EXERCISE DIRECTIONS | Output each line of the material exactly as it stands.

AVAILABLE DATA |
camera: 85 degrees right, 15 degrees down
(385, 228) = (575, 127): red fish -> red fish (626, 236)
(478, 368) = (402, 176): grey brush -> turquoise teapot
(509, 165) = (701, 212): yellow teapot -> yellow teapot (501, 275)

ANSWER |
camera: 85 degrees right, 15 degrees down
(385, 228) = (575, 127): red fish -> red fish (626, 236)
(478, 368) = (402, 176): grey brush -> turquoise teapot
(509, 165) = (701, 212): yellow teapot -> yellow teapot (501, 275)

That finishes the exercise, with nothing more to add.